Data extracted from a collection
------------------------------
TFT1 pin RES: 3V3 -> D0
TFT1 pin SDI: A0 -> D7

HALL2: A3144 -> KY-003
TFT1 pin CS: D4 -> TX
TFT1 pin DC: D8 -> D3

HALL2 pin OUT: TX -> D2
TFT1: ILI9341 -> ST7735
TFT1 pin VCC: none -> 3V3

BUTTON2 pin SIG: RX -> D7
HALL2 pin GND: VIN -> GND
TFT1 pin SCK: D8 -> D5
------------------------------
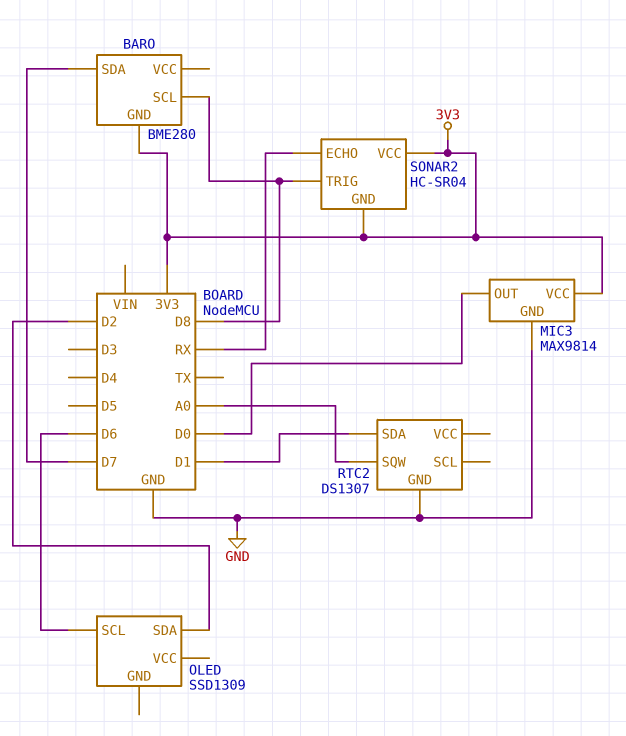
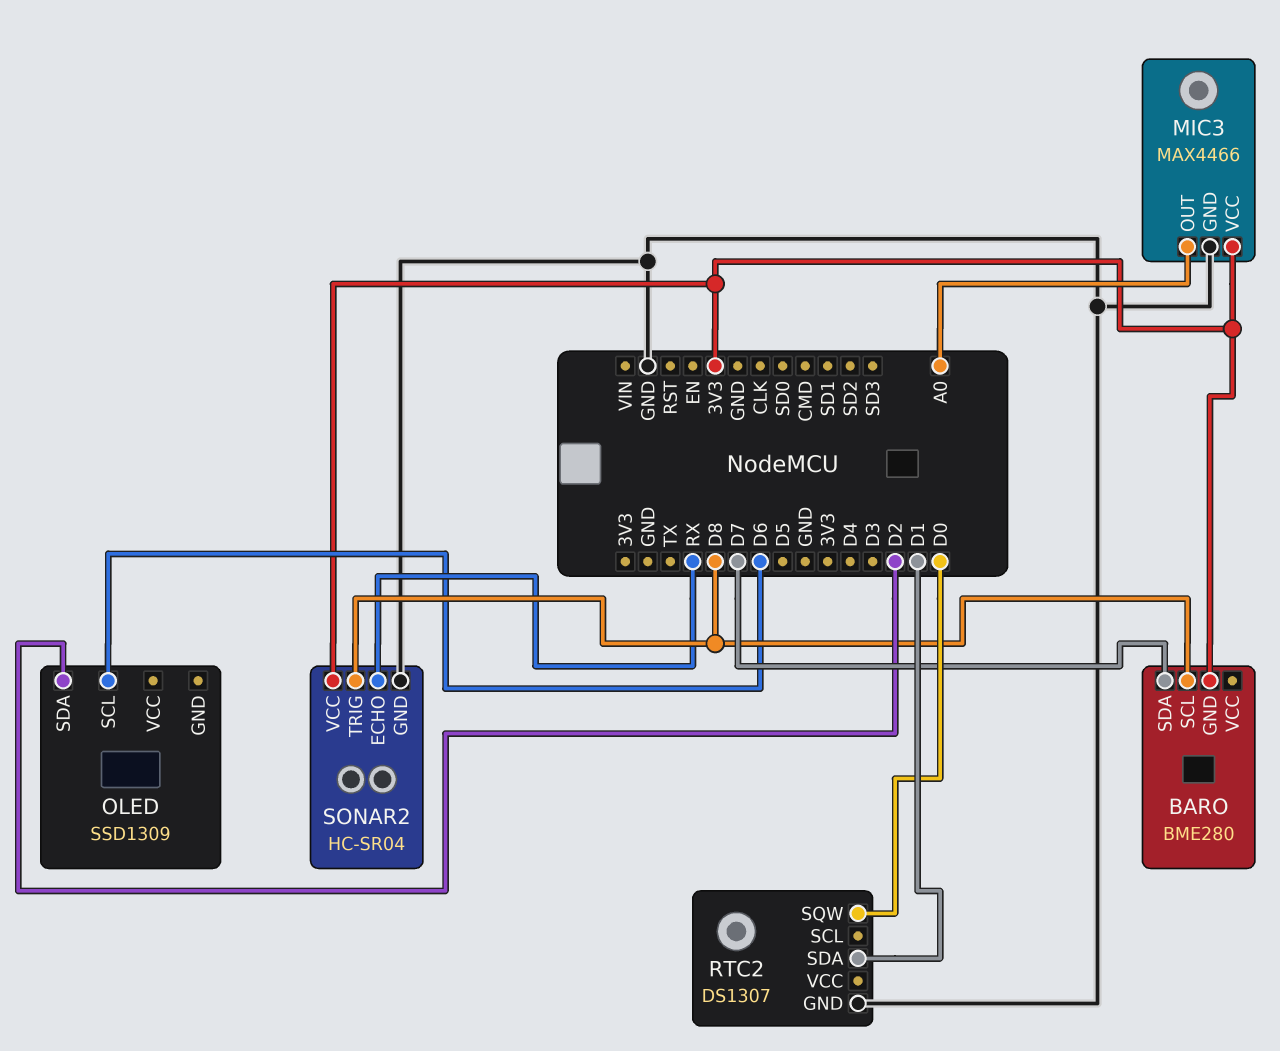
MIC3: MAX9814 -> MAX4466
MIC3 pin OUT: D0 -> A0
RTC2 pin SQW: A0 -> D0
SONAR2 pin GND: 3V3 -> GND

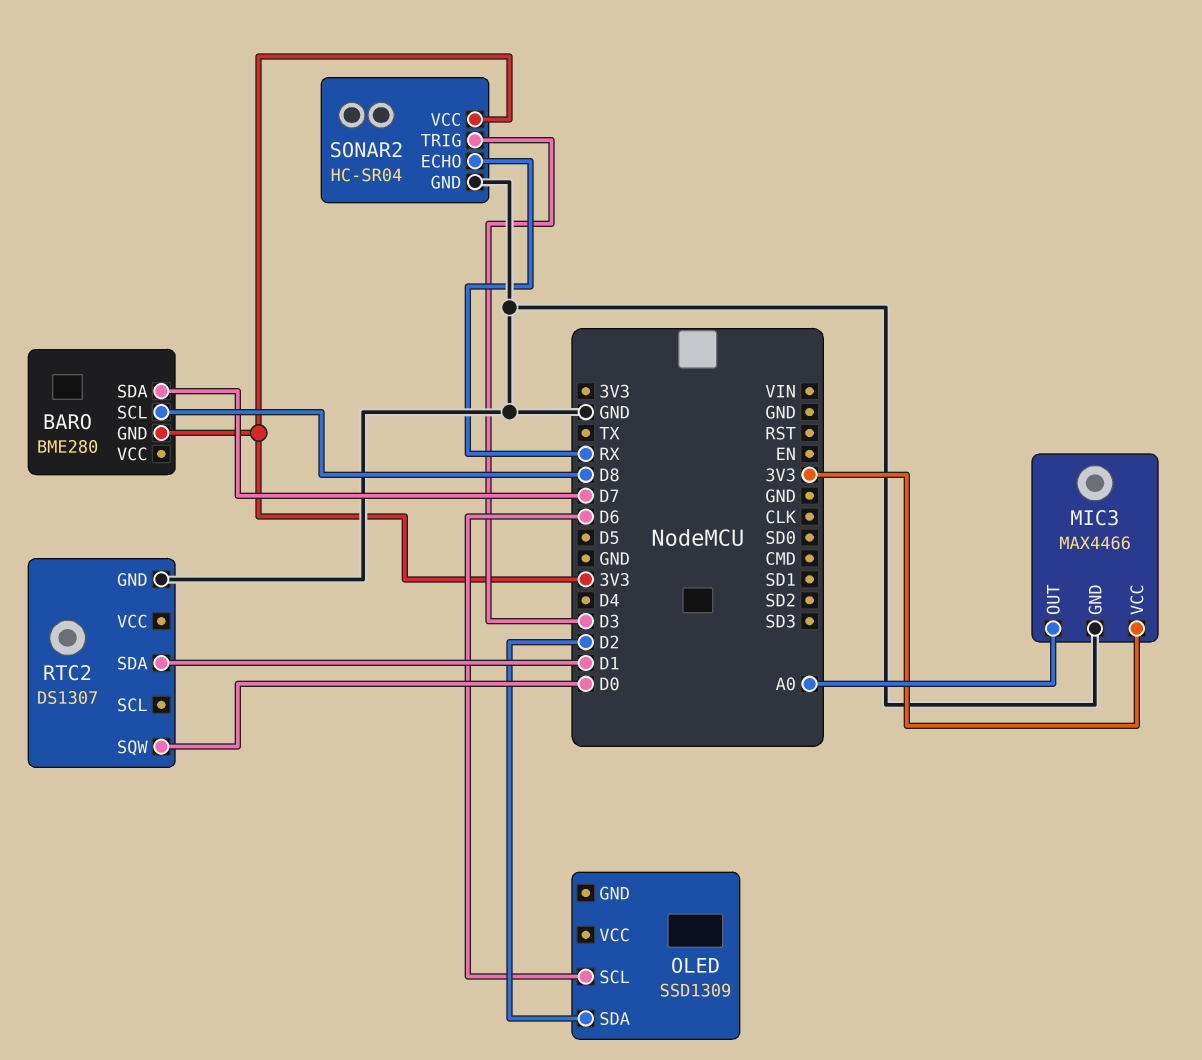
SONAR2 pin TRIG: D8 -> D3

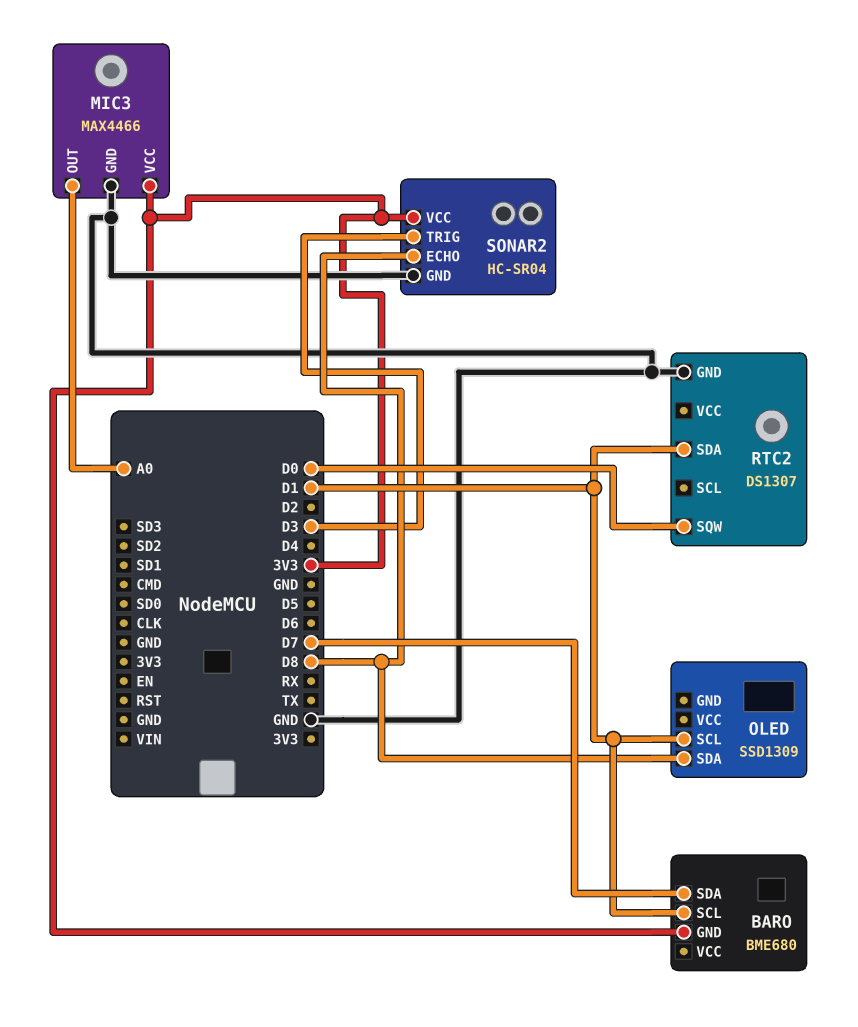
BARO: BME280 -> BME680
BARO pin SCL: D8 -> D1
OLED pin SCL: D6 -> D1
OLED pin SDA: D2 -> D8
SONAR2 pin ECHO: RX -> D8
------------------------------
▸ What to do:
The lines above from the one containing "TFT1 pin RES: 3V3 -> D0" through the one containing "TFT1 pin SCK: D8 -> D5" are to be set down exactly, and no others.

▸ Your response:
TFT1 pin RES: 3V3 -> D0
TFT1 pin SDI: A0 -> D7

HALL2: A3144 -> KY-003
TFT1 pin CS: D4 -> TX
TFT1 pin DC: D8 -> D3

HALL2 pin OUT: TX -> D2
TFT1: ILI9341 -> ST7735
TFT1 pin VCC: none -> 3V3

BUTTON2 pin SIG: RX -> D7
HALL2 pin GND: VIN -> GND
TFT1 pin SCK: D8 -> D5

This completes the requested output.